[RECORDS SUPPLIED]

== Segment start ==

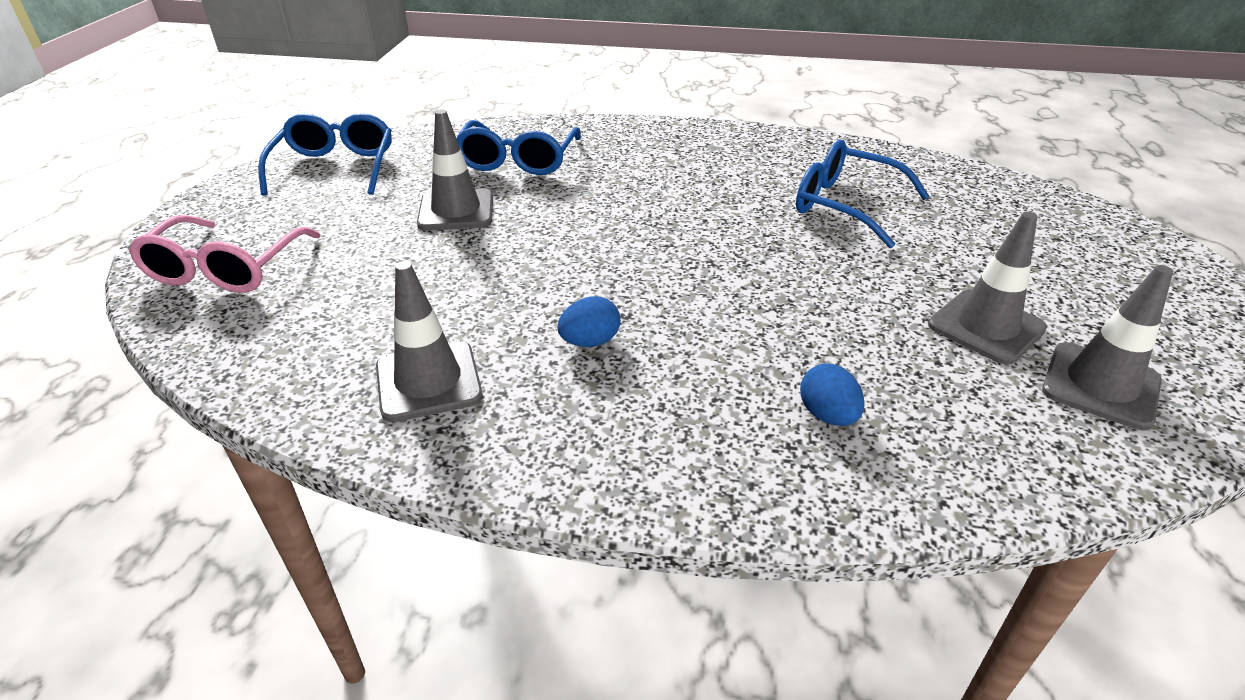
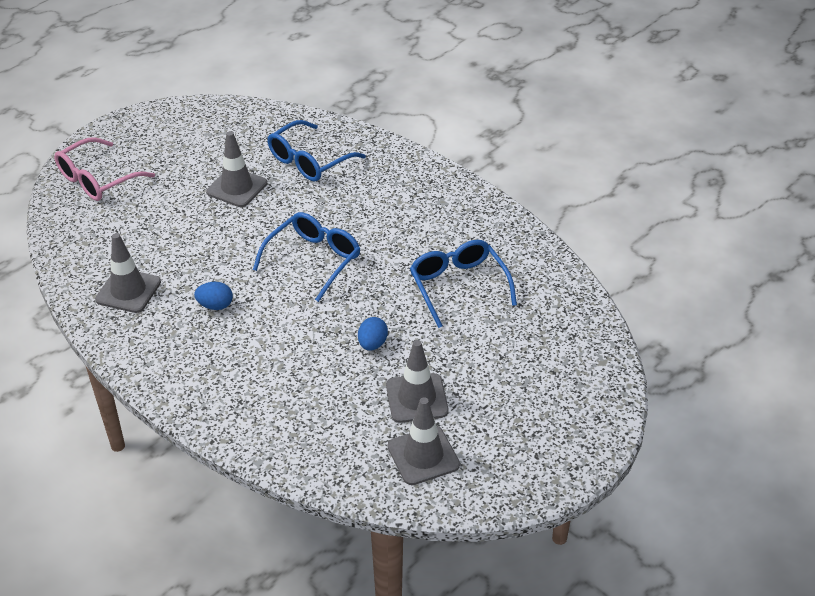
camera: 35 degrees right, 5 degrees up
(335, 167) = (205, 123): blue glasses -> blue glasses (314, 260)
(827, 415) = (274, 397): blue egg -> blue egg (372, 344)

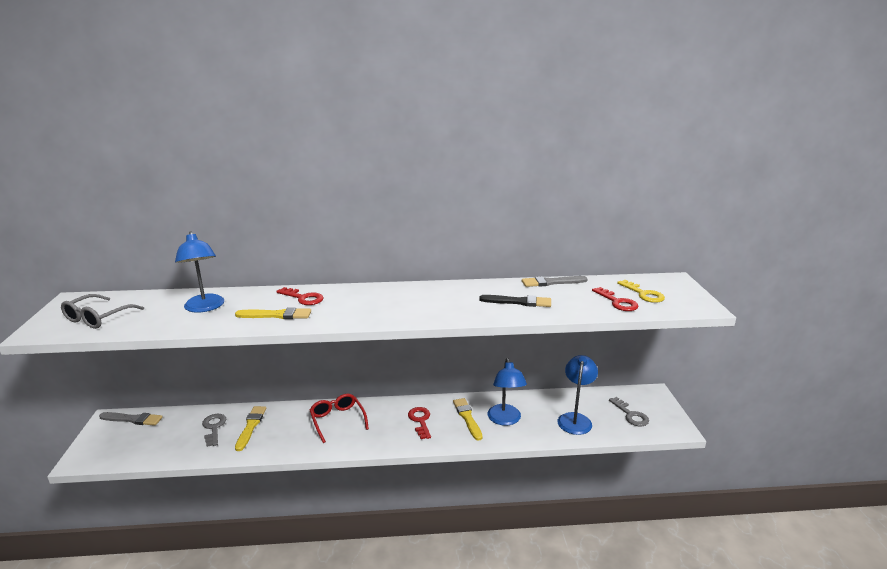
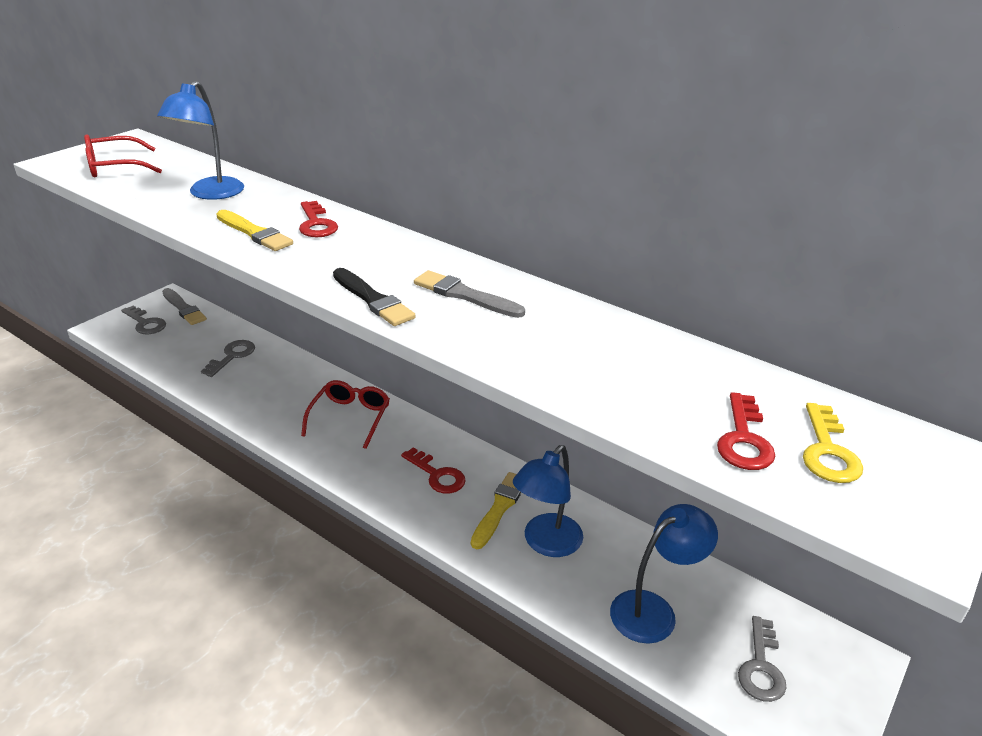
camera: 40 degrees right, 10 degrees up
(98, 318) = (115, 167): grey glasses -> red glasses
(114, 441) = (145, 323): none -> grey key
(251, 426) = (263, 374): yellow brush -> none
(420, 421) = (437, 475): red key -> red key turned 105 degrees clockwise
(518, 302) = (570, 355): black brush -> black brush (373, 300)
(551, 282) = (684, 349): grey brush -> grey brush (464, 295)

== Segment end ==

[YOUR GOAL]
Give every line of the records above again, exactly, and omit the pictures.

[TASK OUTPUT]
camera: 35 degrees right, 5 degrees up
(335, 167) = (205, 123): blue glasses -> blue glasses (314, 260)
(827, 415) = (274, 397): blue egg -> blue egg (372, 344)

camera: 40 degrees right, 10 degrees up
(98, 318) = (115, 167): grey glasses -> red glasses
(114, 441) = (145, 323): none -> grey key
(251, 426) = (263, 374): yellow brush -> none
(420, 421) = (437, 475): red key -> red key turned 105 degrees clockwise
(518, 302) = (570, 355): black brush -> black brush (373, 300)
(551, 282) = (684, 349): grey brush -> grey brush (464, 295)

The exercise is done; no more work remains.